Start of MATERIAL FOR THIS EXERCISE

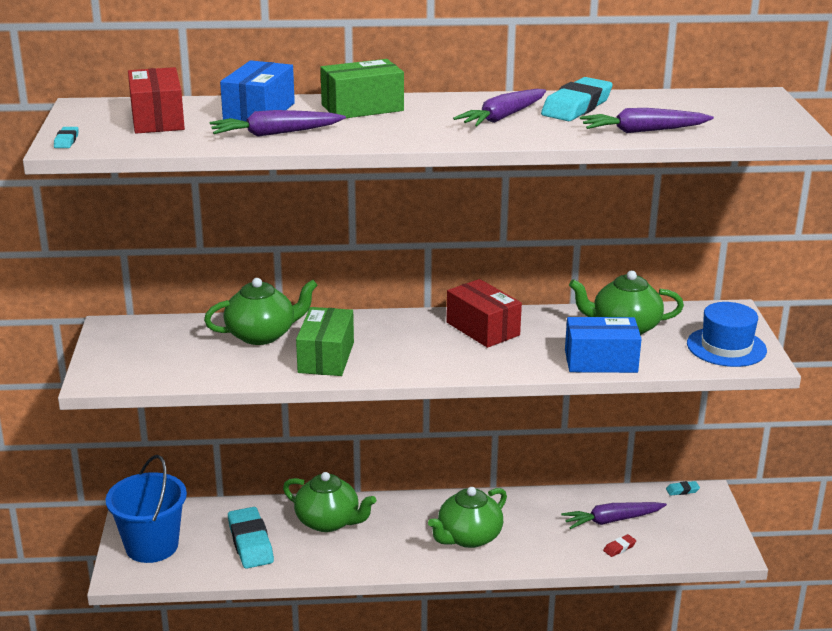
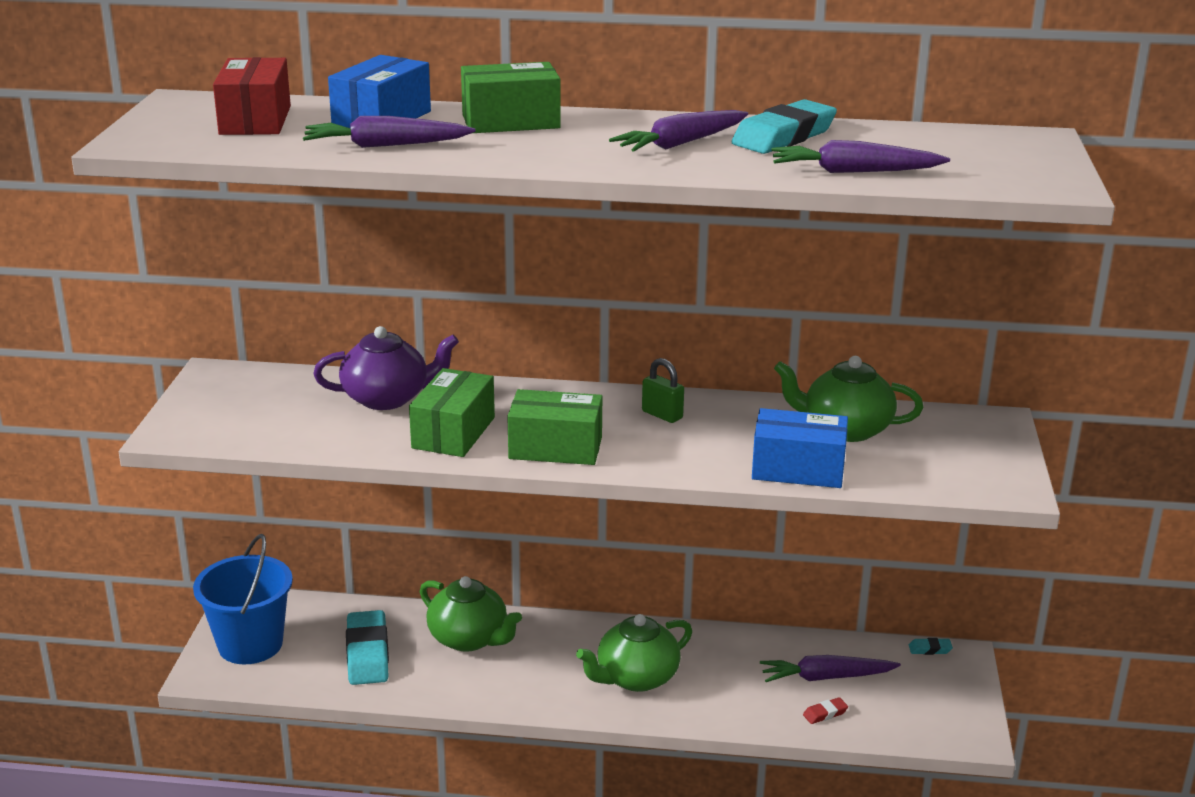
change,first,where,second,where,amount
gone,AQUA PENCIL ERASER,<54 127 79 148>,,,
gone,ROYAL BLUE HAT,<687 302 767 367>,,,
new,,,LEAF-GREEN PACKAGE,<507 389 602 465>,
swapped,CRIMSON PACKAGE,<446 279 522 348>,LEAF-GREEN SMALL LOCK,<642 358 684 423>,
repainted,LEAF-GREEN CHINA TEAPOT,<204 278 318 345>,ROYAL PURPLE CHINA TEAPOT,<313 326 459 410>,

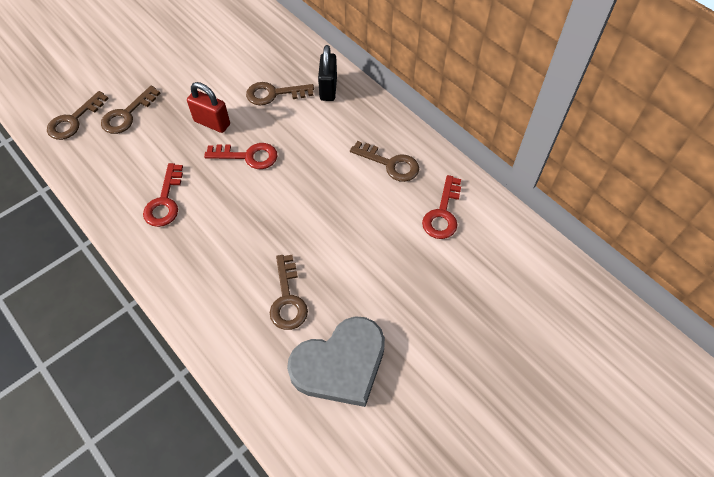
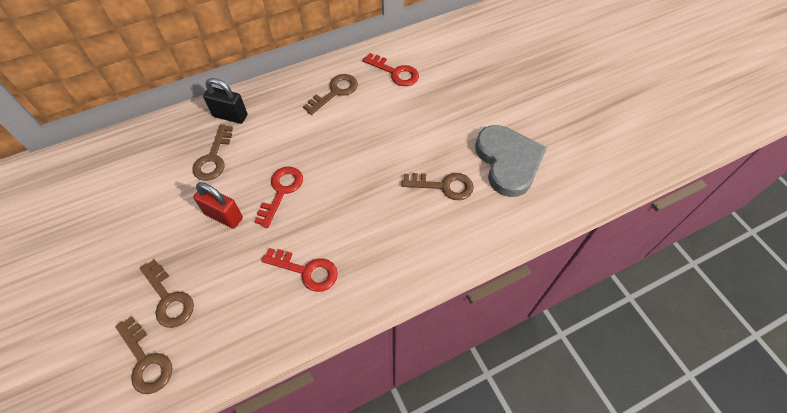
change,first,where,second,where,amount
rotated,CRIMSON SMALL LOCK,<187 82 230 133>,,<193 182 243 229>,75 degrees clockwise

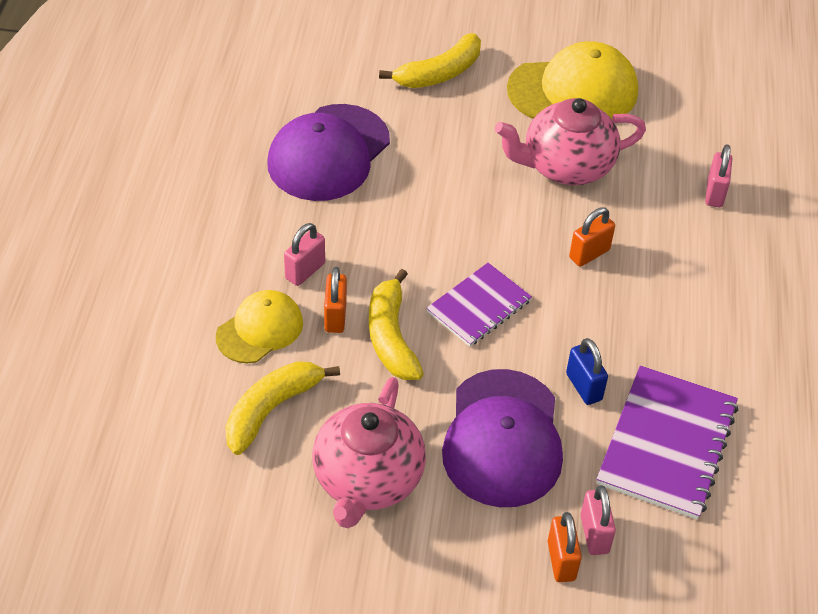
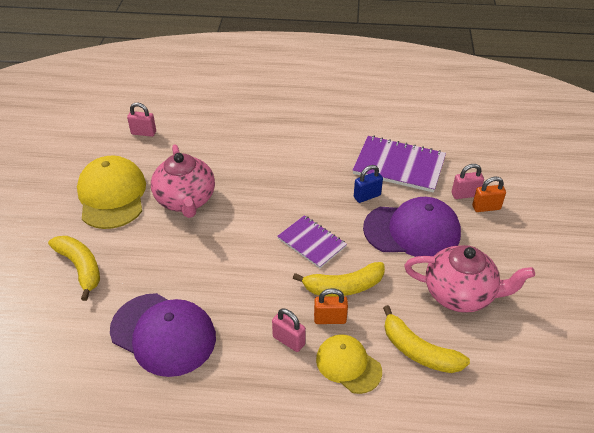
change,first,where,second,where,amount
gone,ORANGE-COLOURED SMALL LOCK,<569 207 615 267>,,,
shifted,ROSY SMALL LOCK,<705 144 732 207>,,<127 103 156 137>,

End of MATERIAL FOR THIS EXERCISE

◆ WHAT YOU SHOULD DO ◆
Start at the line above containing "gone,ROYAL BLUE HAT,<687" and stop at the line containing "rotated,CRIMSON SMALL LOCK,<187": print those lines and everything between them exactly, but not the pictures.

◆ SOLUTION TO THIS PROBLEM ◆
gone,ROYAL BLUE HAT,<687 302 767 367>,,,
new,,,LEAF-GREEN PACKAGE,<507 389 602 465>,
swapped,CRIMSON PACKAGE,<446 279 522 348>,LEAF-GREEN SMALL LOCK,<642 358 684 423>,
repainted,LEAF-GREEN CHINA TEAPOT,<204 278 318 345>,ROYAL PURPLE CHINA TEAPOT,<313 326 459 410>,

change,first,where,second,where,amount
rotated,CRIMSON SMALL LOCK,<187 82 230 133>,,<193 182 243 229>,75 degrees clockwise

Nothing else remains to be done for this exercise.